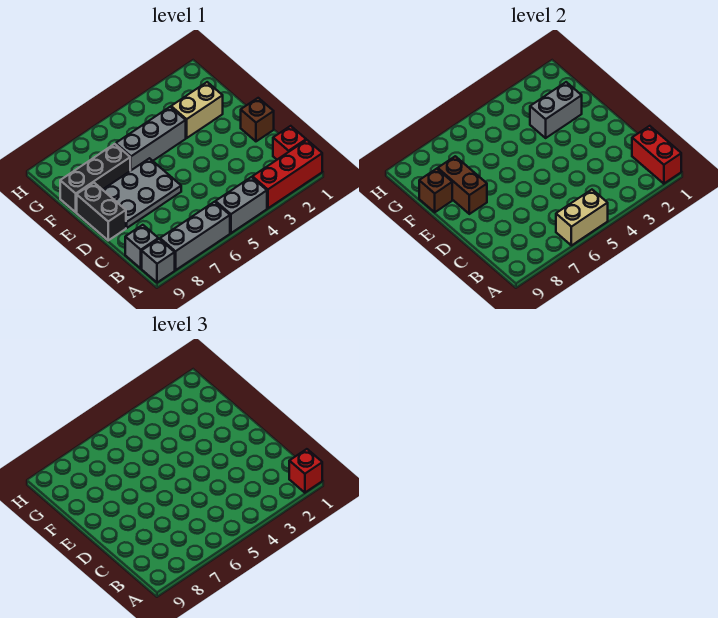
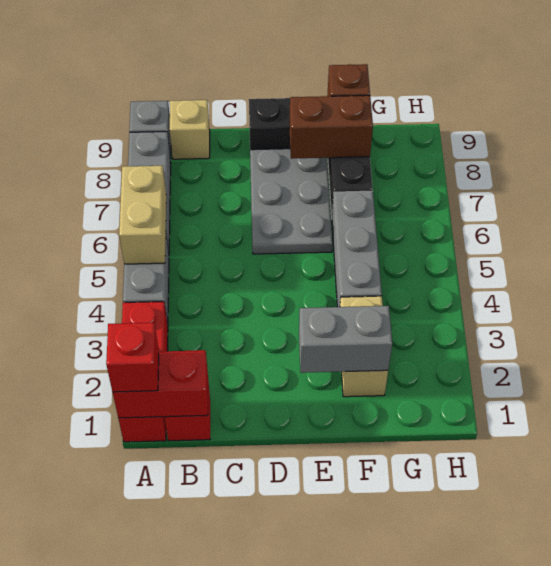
grey brick B9 level 1 -> tan brick B9 level 1
brown brick D1 level 1 -> none
grey brick F2:F3 level 2 -> grey brick E2:F2 level 2

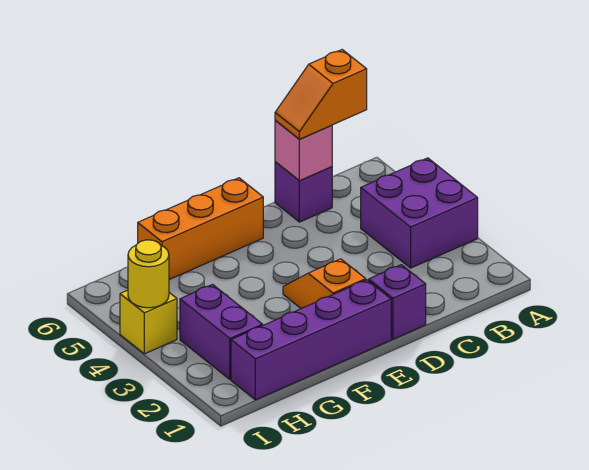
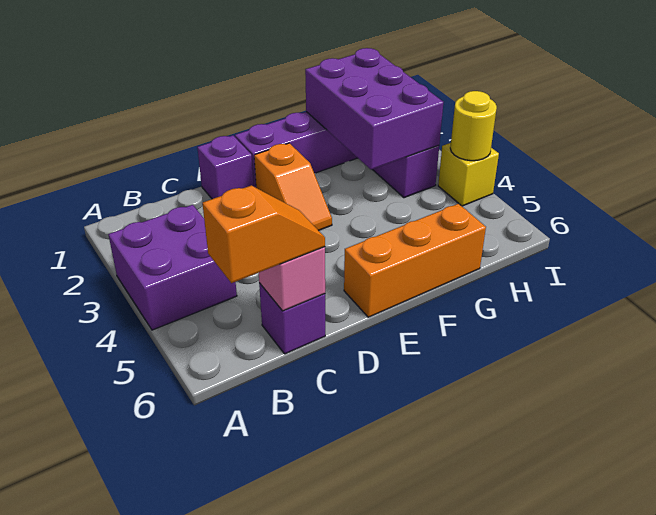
none -> purple brick G1:H3 level 2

## [Exercise objective]
Restate the listing above word for word and skip each picture.

## [Solution for this exercise]
grey brick B9 level 1 -> tan brick B9 level 1
brown brick D1 level 1 -> none
grey brick F2:F3 level 2 -> grey brick E2:F2 level 2

none -> purple brick G1:H3 level 2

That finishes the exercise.